### Work required
Read the listing below and copy out each line where the word "padlock" occurs.

### Input records
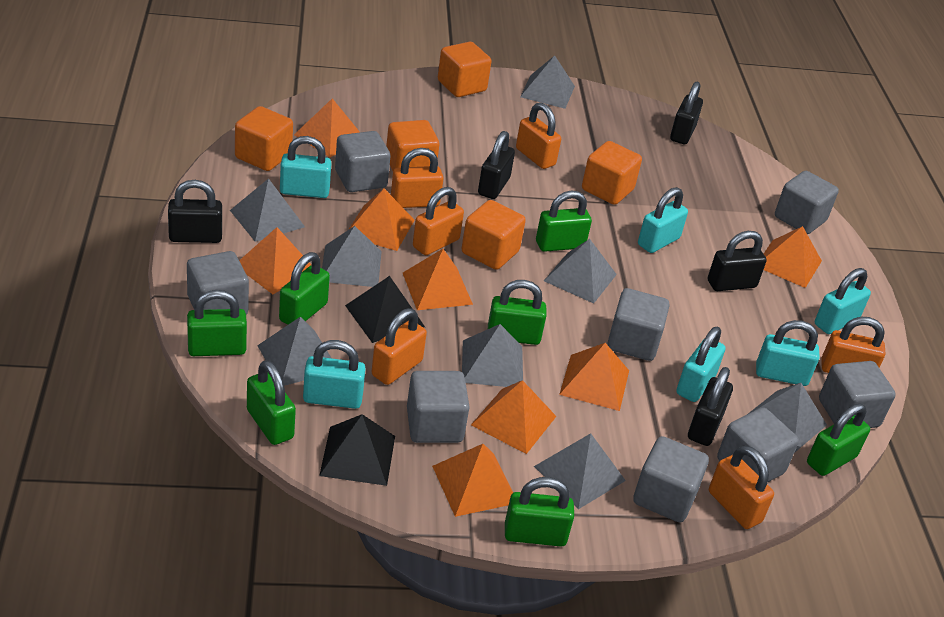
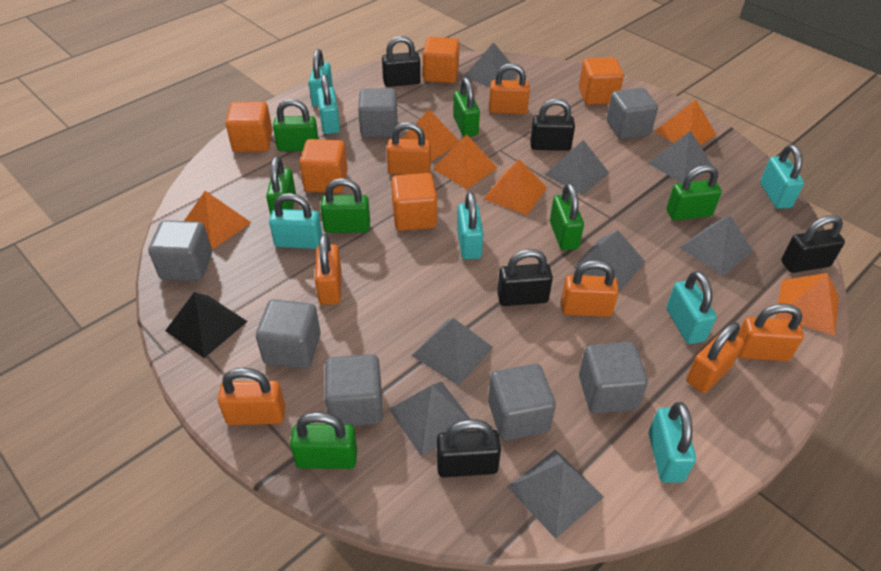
black pyramid: [319,414,395,486] [345,276,425,343] = 2 -> [165,292,248,358] = 1
grey cube: [187,251,249,314] [335,131,391,192] [407,371,470,443] [607,288,670,361] [633,436,709,522] [717,408,799,482] [775,171,839,234] [819,361,896,428] = 8 -> [148,220,212,281] [256,299,321,369] [325,354,383,426] [358,88,397,138] [488,364,556,441] [579,342,648,414] [606,87,658,139] = 7
orange padlock: [371,308,427,385] [391,148,444,208] [413,187,464,255] [516,103,561,169] [709,445,774,529] [821,317,885,373] = 6 -> [218,368,285,425] [315,234,341,305] [387,122,431,175] [489,63,530,114] [561,260,619,317] [686,322,744,393] [737,304,804,361] = 7
orange pyramid: [239,227,311,294] [294,98,360,157] [348,189,415,251] [403,249,473,310] [432,444,513,517] [471,380,556,454] [559,343,629,411] [764,226,822,288] = 8 -> [184,191,251,250] [402,109,459,162] [433,134,497,189] [484,159,547,215] [655,100,717,145] [775,273,839,336] = 6
turquoise padlock: [280,136,331,198] [303,340,366,409] [638,187,688,253] [676,327,725,402] [756,320,820,386] [815,268,871,334] = 6 -> [269,193,322,249] [309,49,333,107] [317,74,340,134] [457,192,484,259] [649,402,696,483] [666,271,717,344] [760,144,804,209] = 7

### Output for this task
orange padlock: [371,308,427,385] [391,148,444,208] [413,187,464,255] [516,103,561,169] [709,445,774,529] [821,317,885,373] = 6 -> [218,368,285,425] [315,234,341,305] [387,122,431,175] [489,63,530,114] [561,260,619,317] [686,322,744,393] [737,304,804,361] = 7
turquoise padlock: [280,136,331,198] [303,340,366,409] [638,187,688,253] [676,327,725,402] [756,320,820,386] [815,268,871,334] = 6 -> [269,193,322,249] [309,49,333,107] [317,74,340,134] [457,192,484,259] [649,402,696,483] [666,271,717,344] [760,144,804,209] = 7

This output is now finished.